_EXERCISE PROMPT_
Copy out the lines beginning at the one with "DHT3 pin GND: GND -> 3V3" and ending at the last line of the data, both included; pictures stay out.

_EXERCISE MATERIAL_
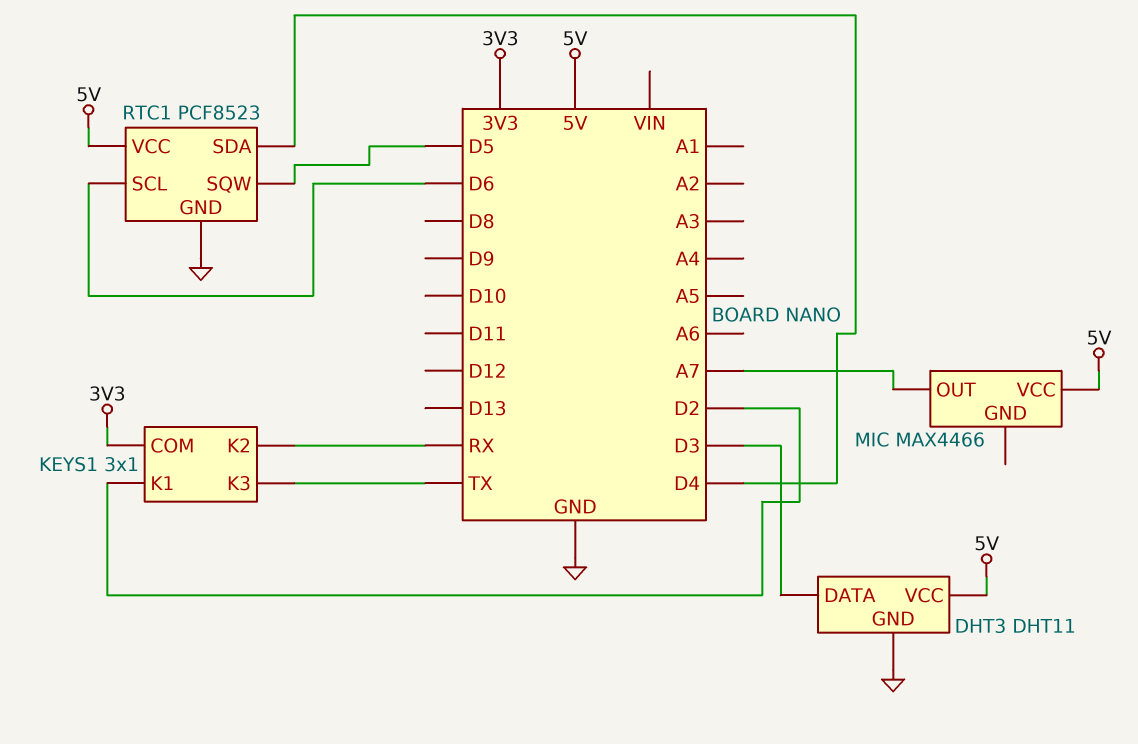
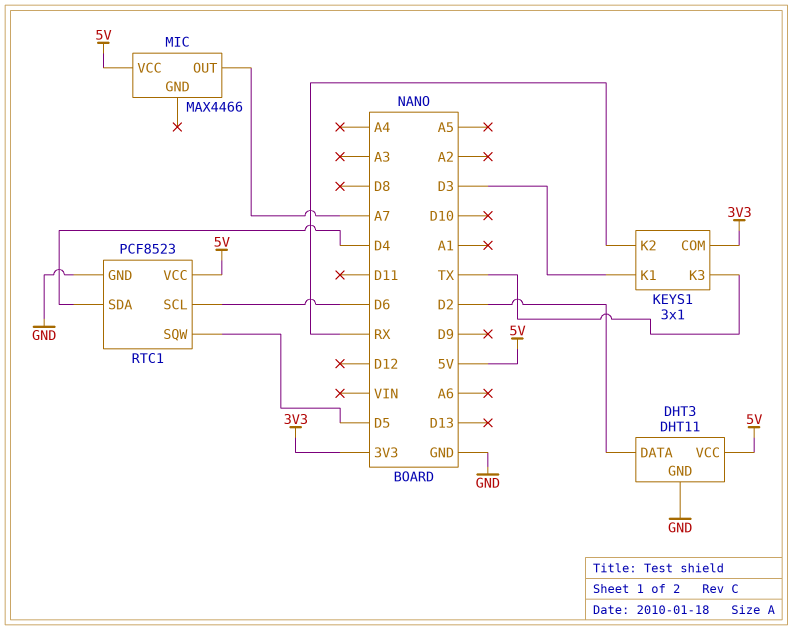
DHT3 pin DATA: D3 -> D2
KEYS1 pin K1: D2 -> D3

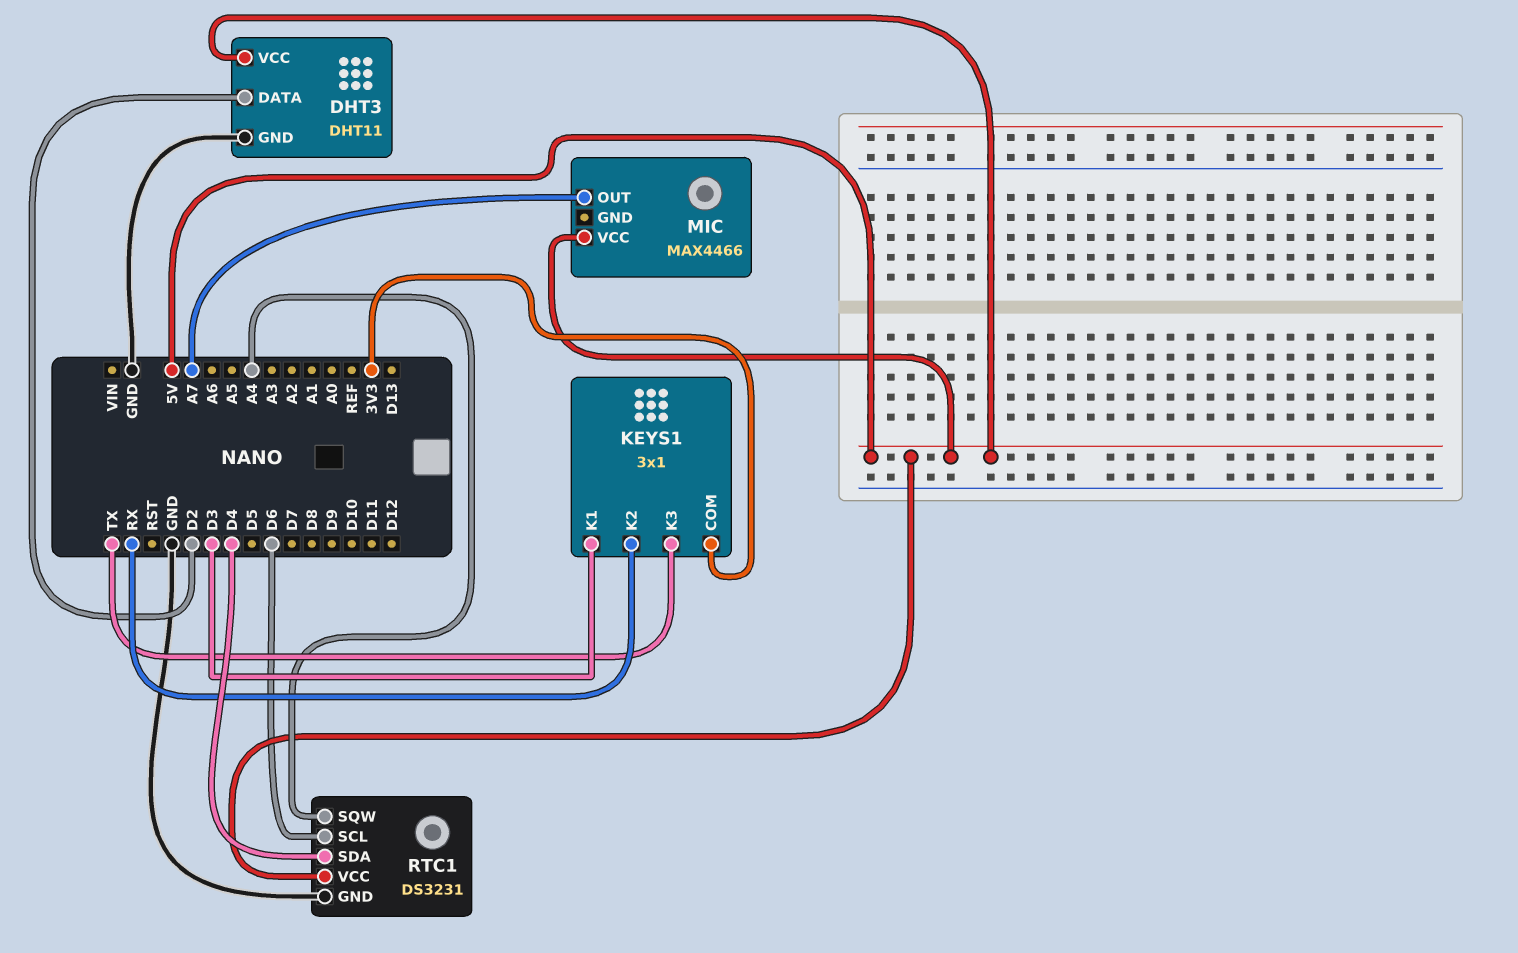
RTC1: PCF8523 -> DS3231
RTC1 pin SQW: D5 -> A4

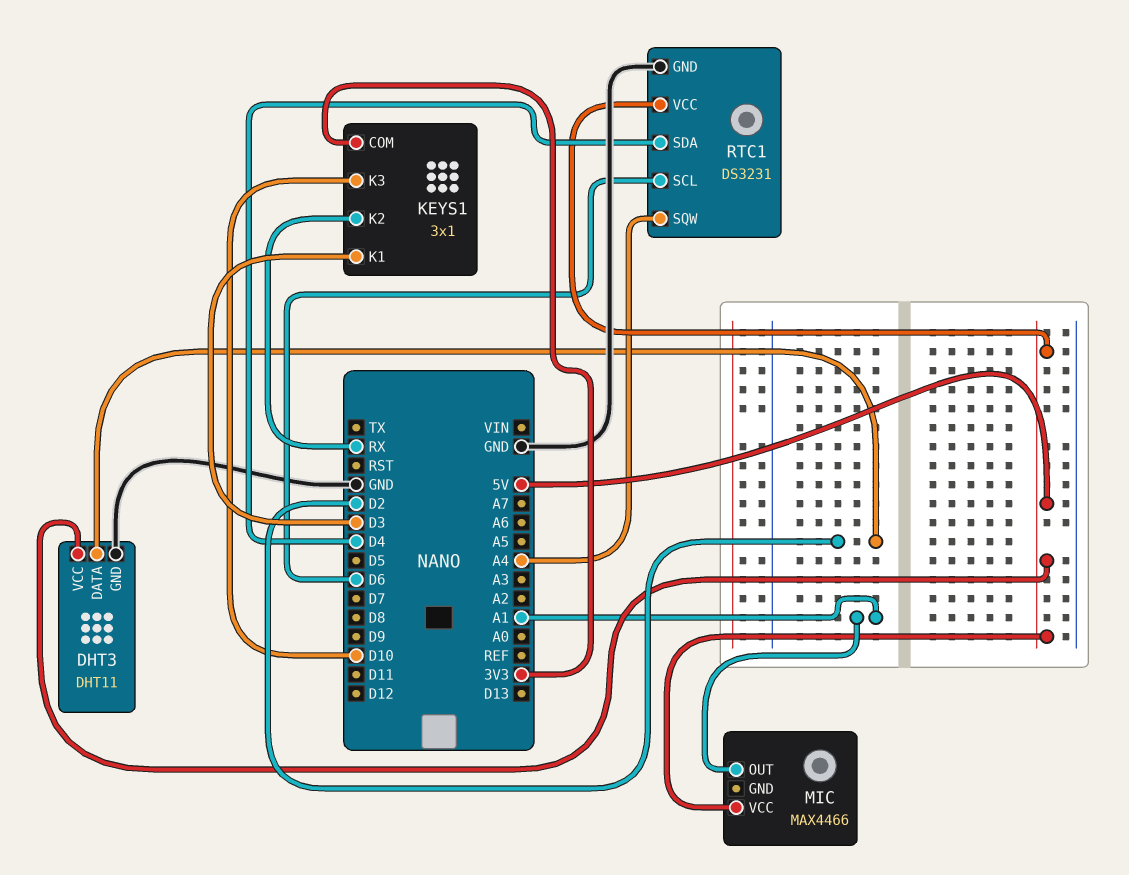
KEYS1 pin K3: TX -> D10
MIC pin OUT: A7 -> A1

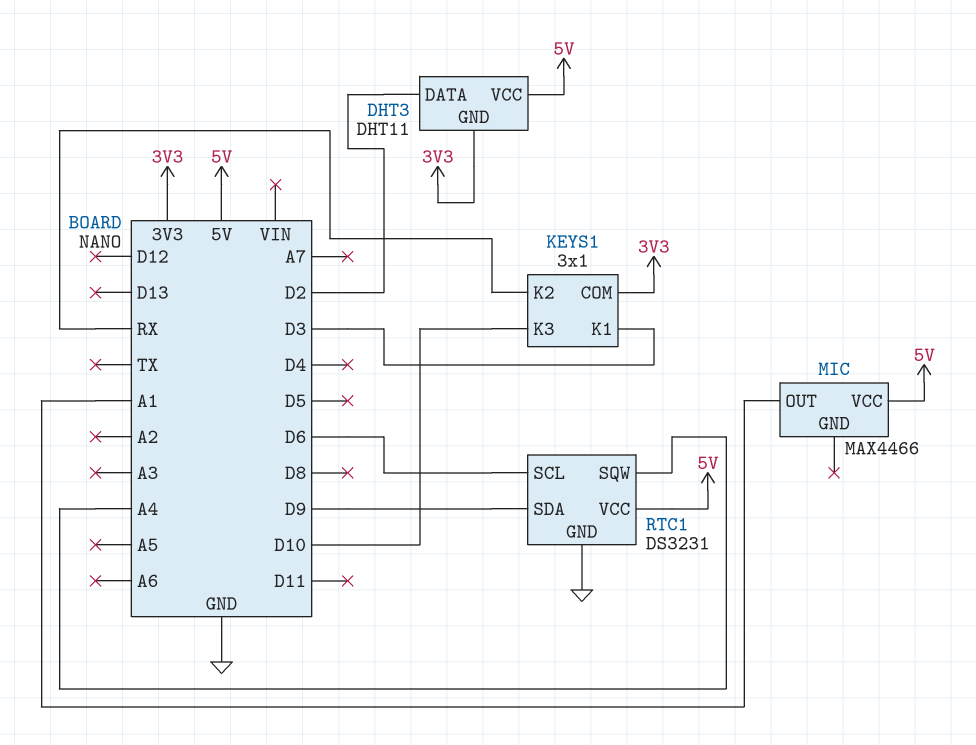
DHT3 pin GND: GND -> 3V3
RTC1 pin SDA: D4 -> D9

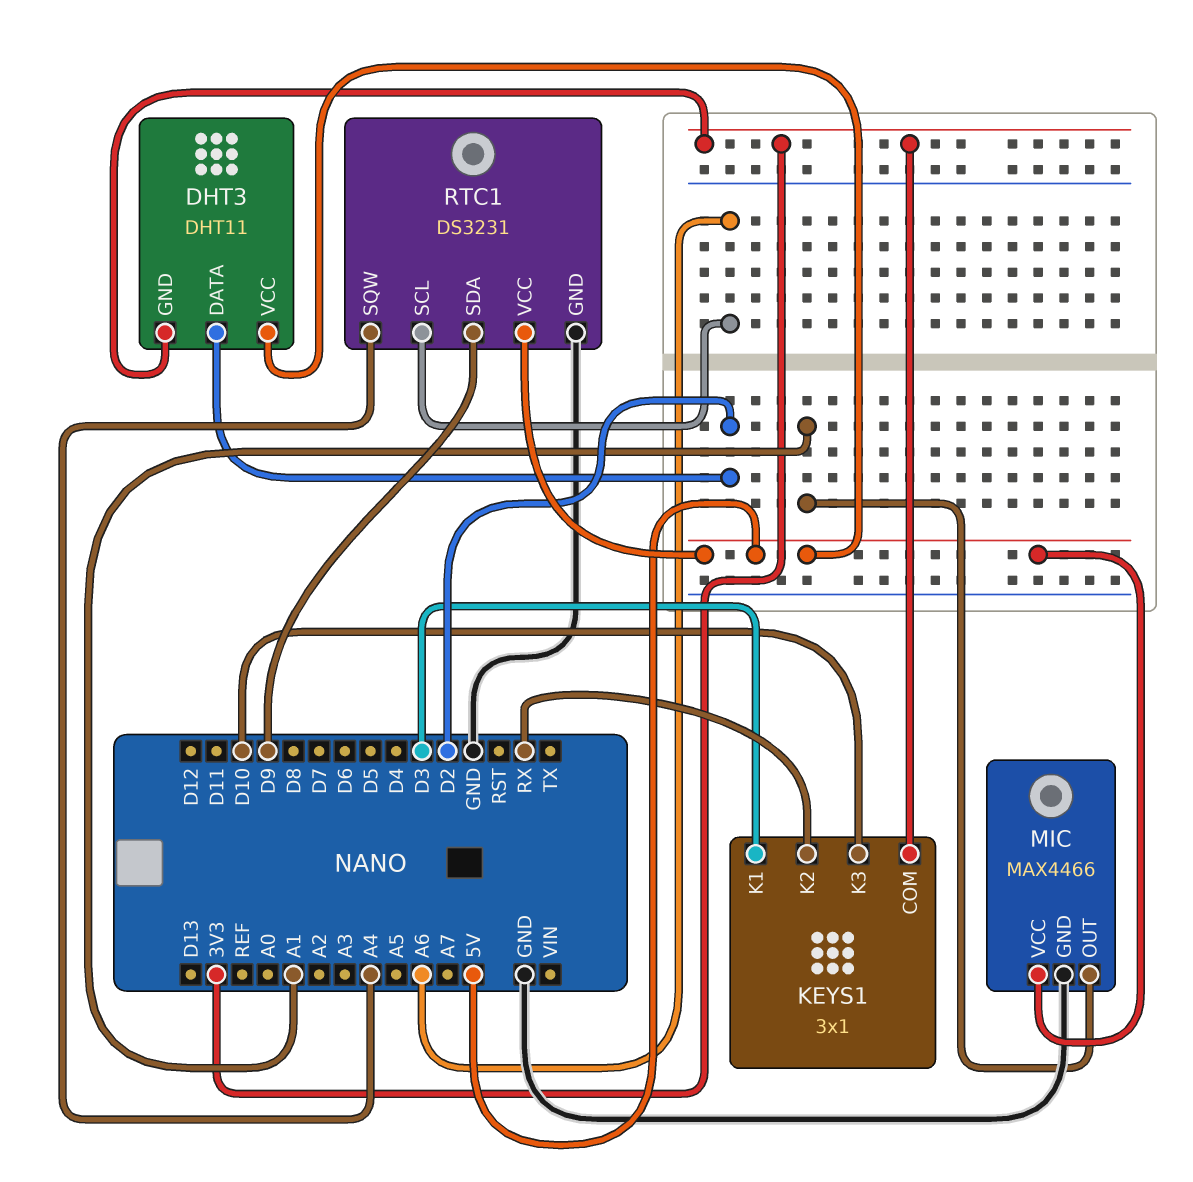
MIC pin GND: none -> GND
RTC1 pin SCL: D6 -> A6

_RESPONSE BOX_
DHT3 pin GND: GND -> 3V3
RTC1 pin SDA: D4 -> D9

MIC pin GND: none -> GND
RTC1 pin SCL: D6 -> A6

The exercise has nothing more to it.